=== Scene difference descriptions ===

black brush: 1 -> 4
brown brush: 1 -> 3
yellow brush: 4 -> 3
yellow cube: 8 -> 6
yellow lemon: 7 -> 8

==

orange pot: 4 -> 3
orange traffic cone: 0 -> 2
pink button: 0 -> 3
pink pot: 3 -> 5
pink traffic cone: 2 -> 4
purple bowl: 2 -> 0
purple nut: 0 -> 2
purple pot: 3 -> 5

=== Task objective ===
Count the lines of the data above where the string "orange" shows up; reply with the number only.

=== Written answer ===
2